Task item »
If a line in the listing includes the word "clockwise", copy it out.
[Materials provided Boundary: Start]
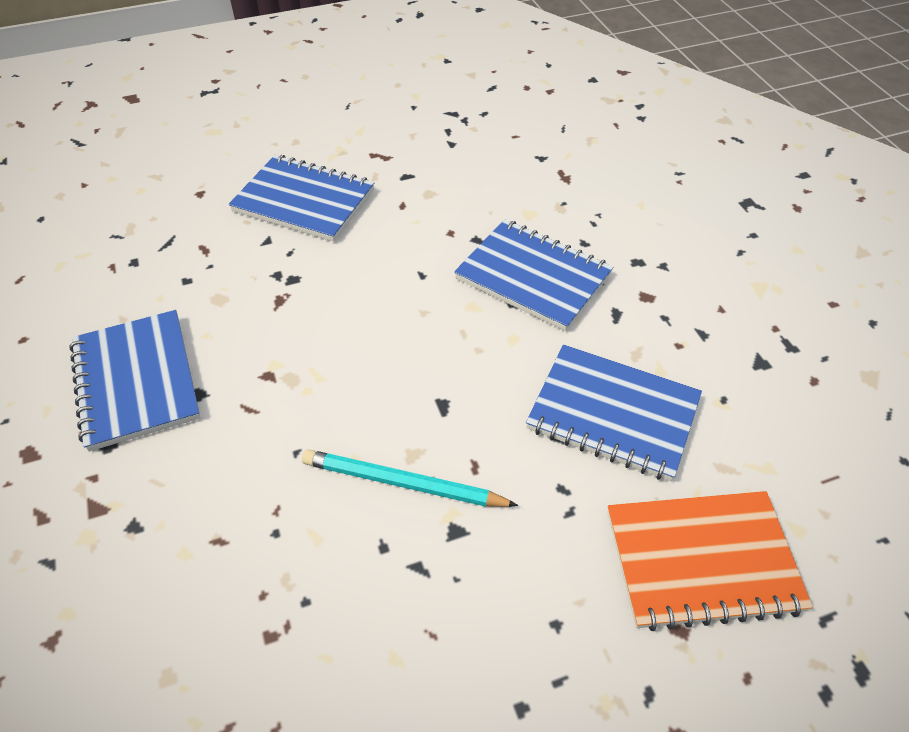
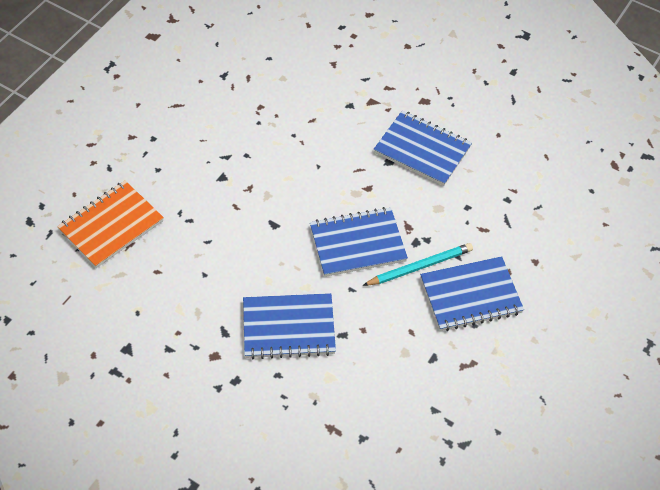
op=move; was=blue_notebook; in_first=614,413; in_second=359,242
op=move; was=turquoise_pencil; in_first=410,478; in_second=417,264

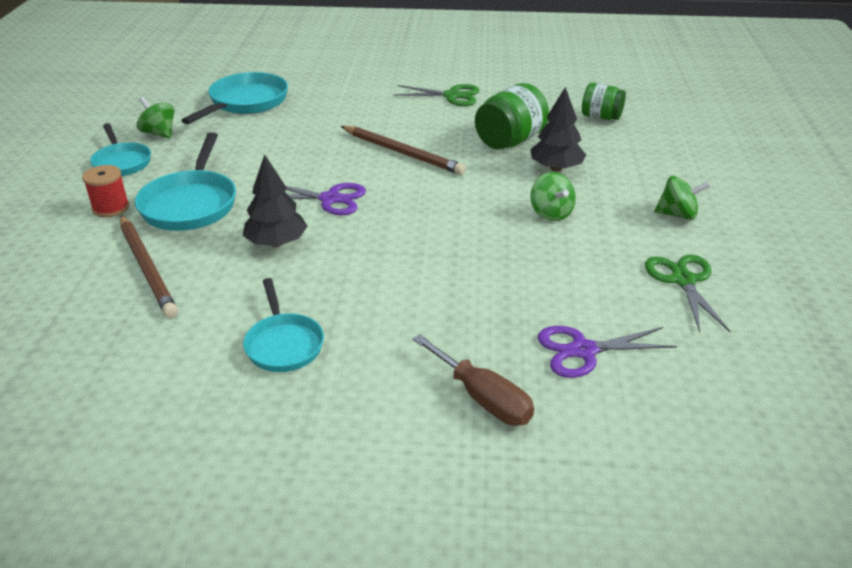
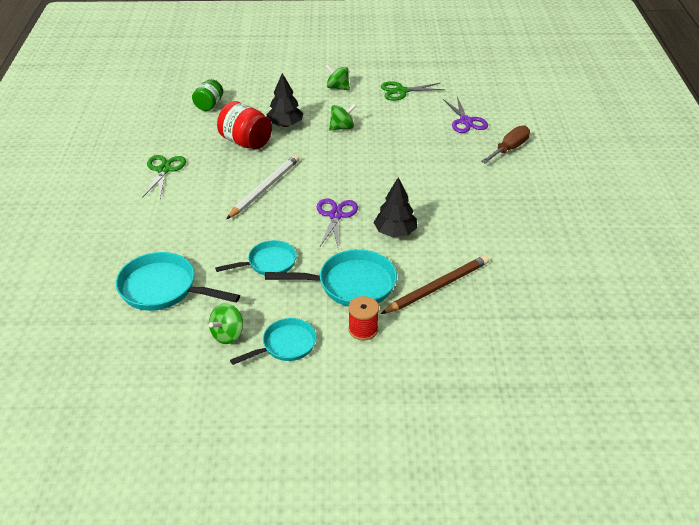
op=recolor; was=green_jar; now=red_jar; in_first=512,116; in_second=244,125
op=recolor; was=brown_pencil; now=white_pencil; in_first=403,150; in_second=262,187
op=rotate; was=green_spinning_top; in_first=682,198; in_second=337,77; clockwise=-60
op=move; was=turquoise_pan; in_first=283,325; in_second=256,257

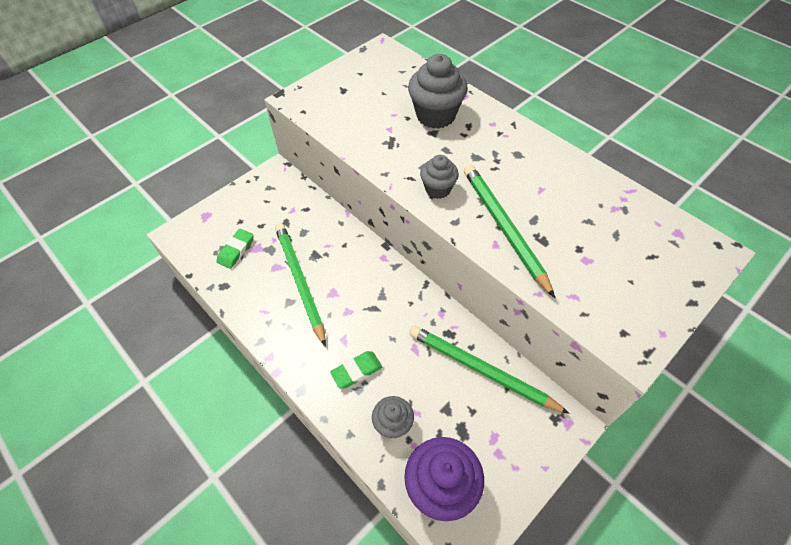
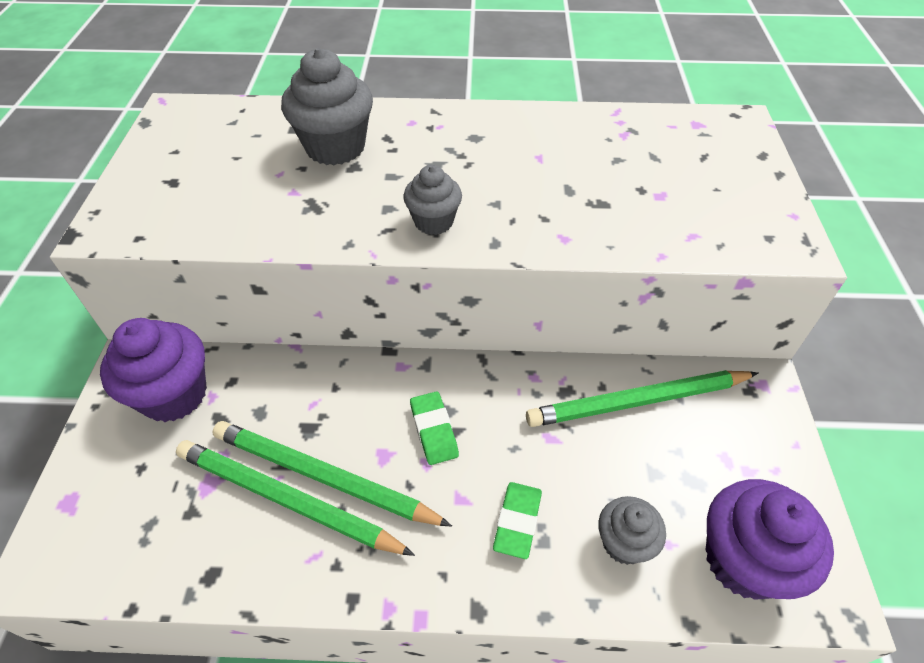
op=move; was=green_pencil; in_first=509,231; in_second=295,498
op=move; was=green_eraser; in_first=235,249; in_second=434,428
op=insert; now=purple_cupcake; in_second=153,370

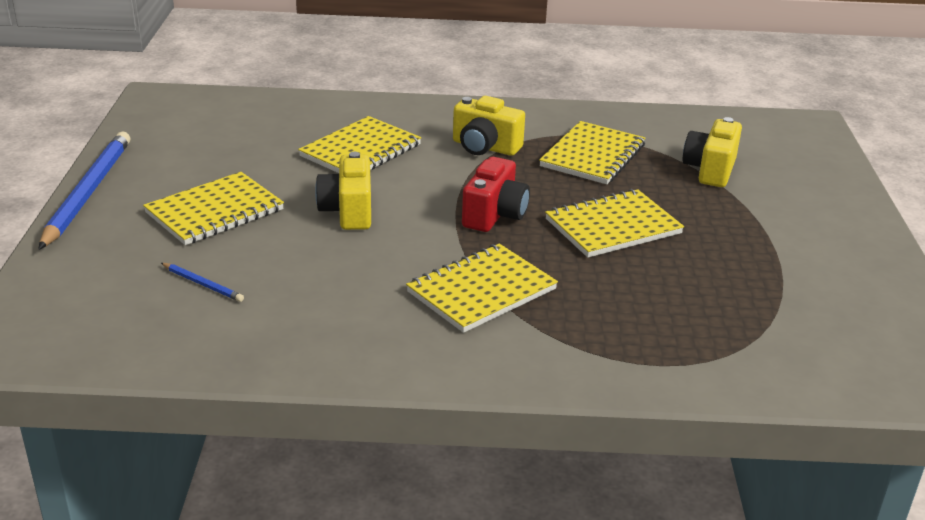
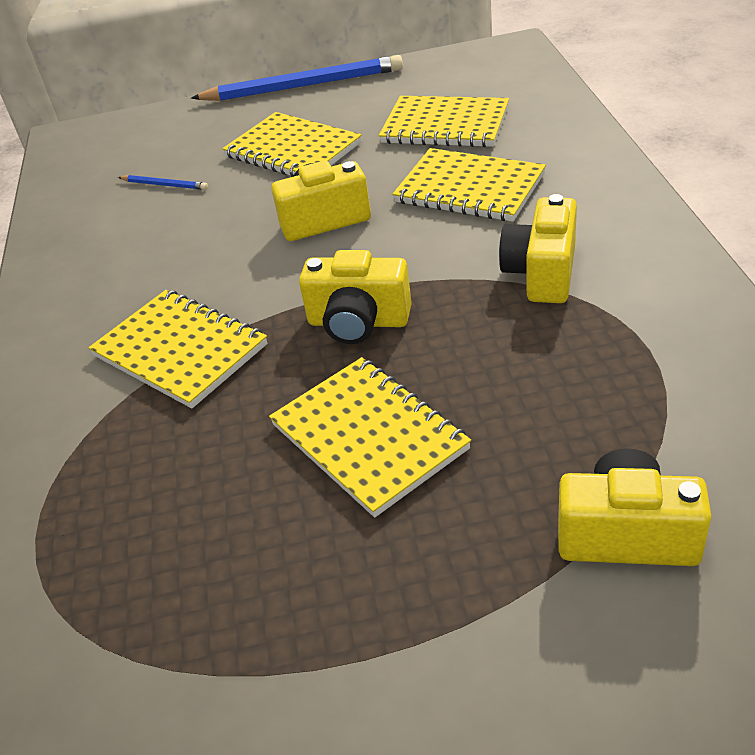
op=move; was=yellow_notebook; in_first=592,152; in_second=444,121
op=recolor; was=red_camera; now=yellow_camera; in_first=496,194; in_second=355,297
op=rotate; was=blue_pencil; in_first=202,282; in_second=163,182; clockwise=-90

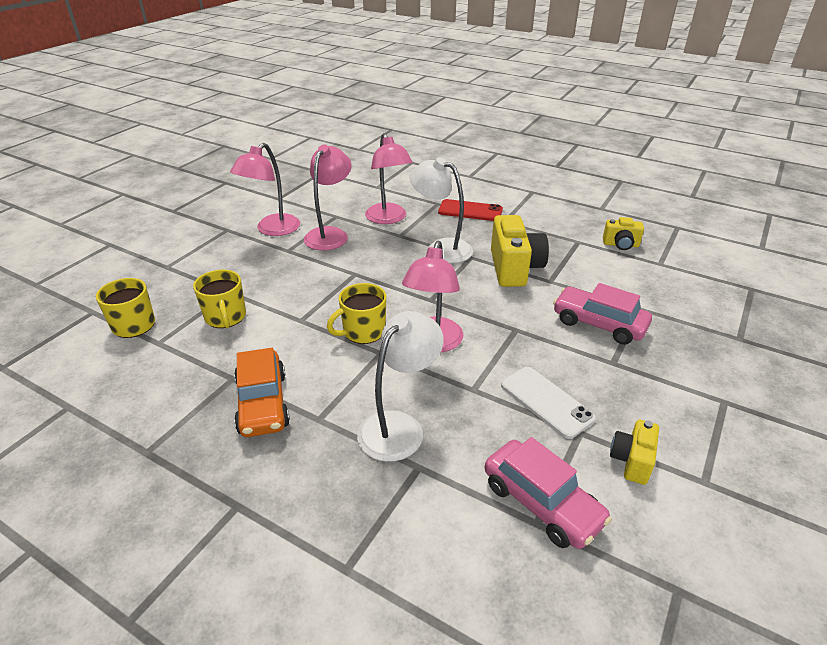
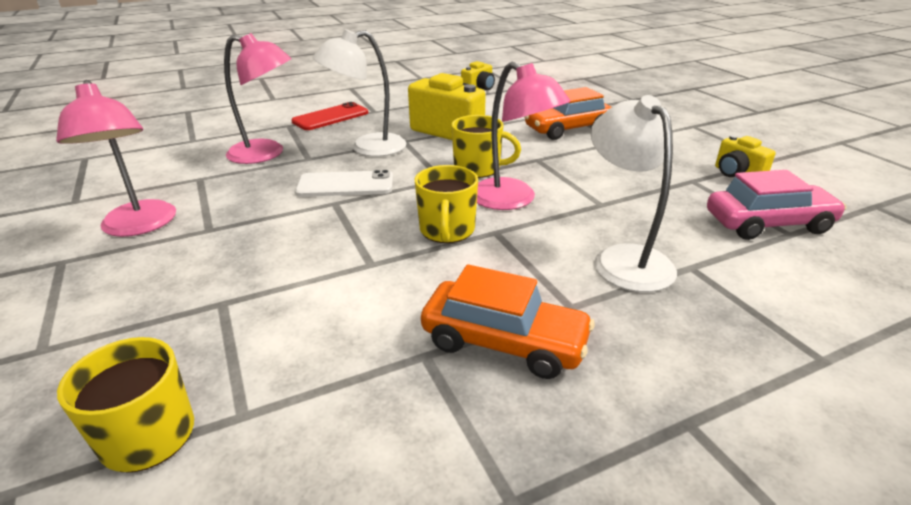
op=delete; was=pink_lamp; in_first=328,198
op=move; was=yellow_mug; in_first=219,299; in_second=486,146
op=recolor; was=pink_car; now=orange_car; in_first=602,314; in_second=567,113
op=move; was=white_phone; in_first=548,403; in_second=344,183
[Materials provided Boundary: End]
Answer box »
op=rotate; was=green_spinning_top; in_first=682,198; in_second=337,77; clockwise=-60
op=rotate; was=blue_pencil; in_first=202,282; in_second=163,182; clockwise=-90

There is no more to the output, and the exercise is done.